Format everything from the start of the records down to the line containing "Wethermoor [717, 232]", that line included, as a two-column CSV with the headers source_text and target_text. Give one row per entry, with its text in the first field and its answer in the second, quoting each field and replacing any line breaks with spaces.

..........

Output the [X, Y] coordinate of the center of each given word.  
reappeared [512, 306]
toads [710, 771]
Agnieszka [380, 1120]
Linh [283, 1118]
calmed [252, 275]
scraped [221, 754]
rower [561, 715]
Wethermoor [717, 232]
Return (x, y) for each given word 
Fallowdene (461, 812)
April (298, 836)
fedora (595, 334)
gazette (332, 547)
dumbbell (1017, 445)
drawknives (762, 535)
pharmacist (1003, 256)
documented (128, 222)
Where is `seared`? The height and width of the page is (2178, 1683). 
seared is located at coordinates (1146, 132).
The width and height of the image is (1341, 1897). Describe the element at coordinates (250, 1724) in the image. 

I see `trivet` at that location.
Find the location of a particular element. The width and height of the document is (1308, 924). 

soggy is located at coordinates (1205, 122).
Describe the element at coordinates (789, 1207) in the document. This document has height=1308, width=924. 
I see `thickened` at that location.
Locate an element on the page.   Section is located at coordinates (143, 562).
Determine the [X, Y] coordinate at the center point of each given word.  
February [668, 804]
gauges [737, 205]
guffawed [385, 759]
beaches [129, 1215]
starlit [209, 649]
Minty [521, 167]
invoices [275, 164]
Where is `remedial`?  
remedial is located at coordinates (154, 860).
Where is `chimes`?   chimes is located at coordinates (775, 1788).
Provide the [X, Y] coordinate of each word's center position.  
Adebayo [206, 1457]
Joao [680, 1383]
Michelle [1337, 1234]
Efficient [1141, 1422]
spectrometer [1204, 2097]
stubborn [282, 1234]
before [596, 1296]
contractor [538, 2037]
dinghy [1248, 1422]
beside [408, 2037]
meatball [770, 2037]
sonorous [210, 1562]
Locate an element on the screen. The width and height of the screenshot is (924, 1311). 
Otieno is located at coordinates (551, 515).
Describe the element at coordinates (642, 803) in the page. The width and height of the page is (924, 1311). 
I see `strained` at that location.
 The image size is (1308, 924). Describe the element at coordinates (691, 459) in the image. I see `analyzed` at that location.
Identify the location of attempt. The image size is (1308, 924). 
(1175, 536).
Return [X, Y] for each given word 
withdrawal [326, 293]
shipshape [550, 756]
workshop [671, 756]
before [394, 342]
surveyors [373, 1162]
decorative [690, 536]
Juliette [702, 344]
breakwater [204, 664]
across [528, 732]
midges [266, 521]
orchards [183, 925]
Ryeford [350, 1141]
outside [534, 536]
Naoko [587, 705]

..........

Right answer |
source_text,target_text
"Output the [X, Y] coordinate of the center of each given word. reappeared","[512, 306]"
"toads","[710, 771]"
"Agnieszka","[380, 1120]"
"Linh","[283, 1118]"
"calmed","[252, 275]"
"scraped","[221, 754]"
"rower","[561, 715]"
"Wethermoor","[717, 232]"